EXERCISE INSTRUCTIONS:
In the listing below, the lines starting with the line with "pink pan [498,260,561,298] -> none" and going on through the line with "brown spinning top [509,214,547,253]" are to be reproduced exactly, and only those.
RECORDS PROVIDED START
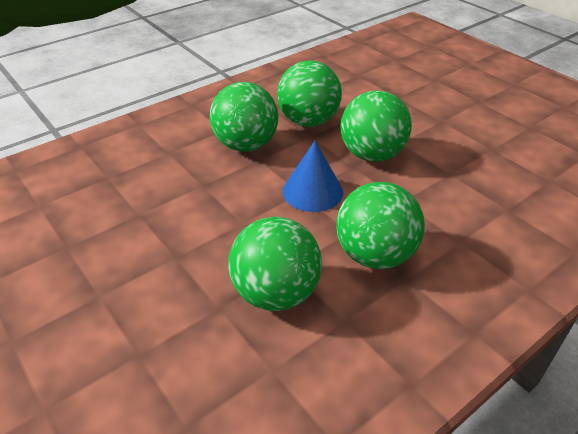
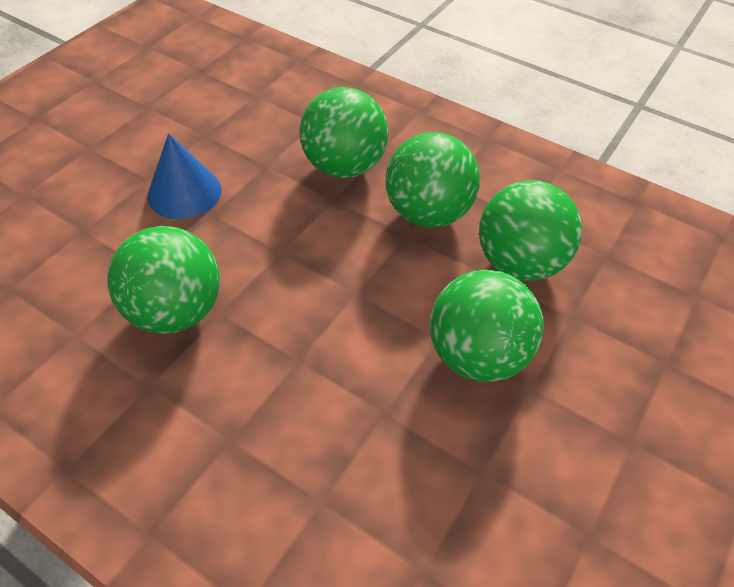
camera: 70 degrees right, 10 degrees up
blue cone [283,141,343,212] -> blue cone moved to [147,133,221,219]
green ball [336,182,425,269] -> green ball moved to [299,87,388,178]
RECORDS PROVIDED END
RECORDS PROVIDED START
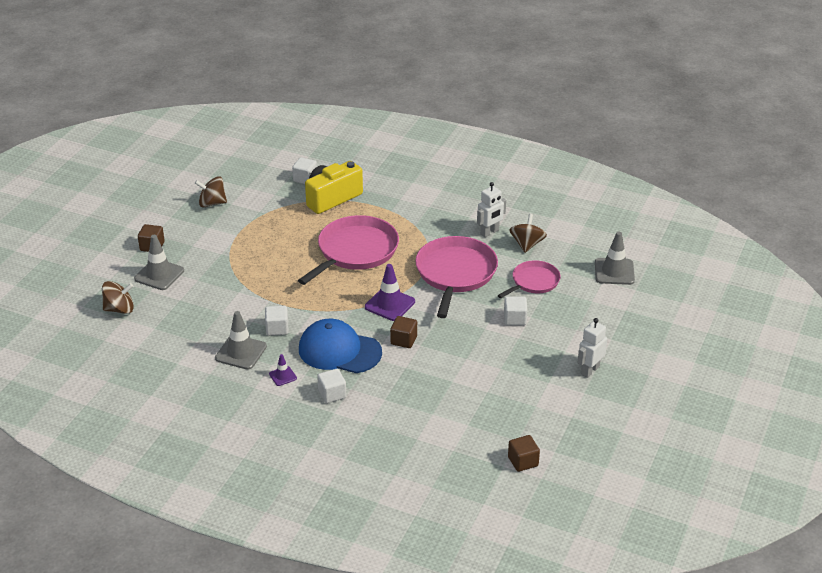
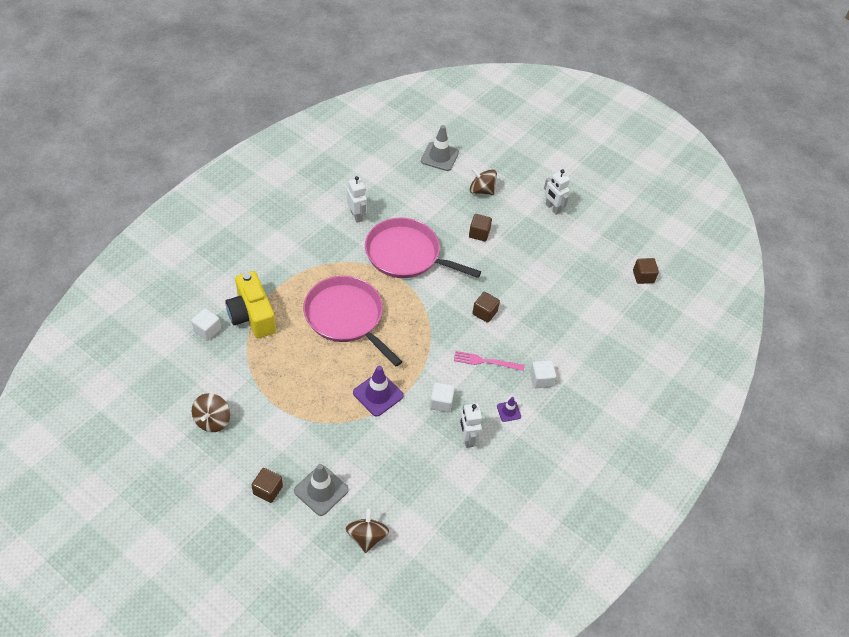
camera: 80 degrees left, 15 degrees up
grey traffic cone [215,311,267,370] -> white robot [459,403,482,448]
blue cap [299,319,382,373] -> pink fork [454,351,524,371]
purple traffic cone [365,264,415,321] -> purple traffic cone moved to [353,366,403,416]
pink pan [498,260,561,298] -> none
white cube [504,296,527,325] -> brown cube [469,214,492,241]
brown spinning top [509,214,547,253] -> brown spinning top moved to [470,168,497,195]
RECORDS PROVIDED END
RECORDS PROVIDED START
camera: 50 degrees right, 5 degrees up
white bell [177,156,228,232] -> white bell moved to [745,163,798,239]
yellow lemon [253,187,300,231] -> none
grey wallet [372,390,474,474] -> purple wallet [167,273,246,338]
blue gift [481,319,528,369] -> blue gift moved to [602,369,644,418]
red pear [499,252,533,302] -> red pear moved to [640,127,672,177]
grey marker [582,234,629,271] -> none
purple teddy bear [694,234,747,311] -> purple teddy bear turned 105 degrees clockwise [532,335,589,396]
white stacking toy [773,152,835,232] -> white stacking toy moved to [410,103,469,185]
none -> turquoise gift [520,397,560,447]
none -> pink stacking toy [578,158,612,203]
RECORDS PROVIDED END
EXERCISE OUTPUT:
pink pan [498,260,561,298] -> none
white cube [504,296,527,325] -> brown cube [469,214,492,241]
brown spinning top [509,214,547,253] -> brown spinning top moved to [470,168,497,195]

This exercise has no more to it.